━━ PROVIDED MATERIAL ━━

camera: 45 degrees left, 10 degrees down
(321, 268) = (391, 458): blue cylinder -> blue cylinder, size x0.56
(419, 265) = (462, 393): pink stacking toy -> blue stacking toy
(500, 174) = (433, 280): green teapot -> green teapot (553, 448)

━━━

* YOUR ASSIGNMENT
Report each line of the data that includes the string "blue".

* PROBLEM SOLUTION
(321, 268) = (391, 458): blue cylinder -> blue cylinder, size x0.56
(419, 265) = (462, 393): pink stacking toy -> blue stacking toy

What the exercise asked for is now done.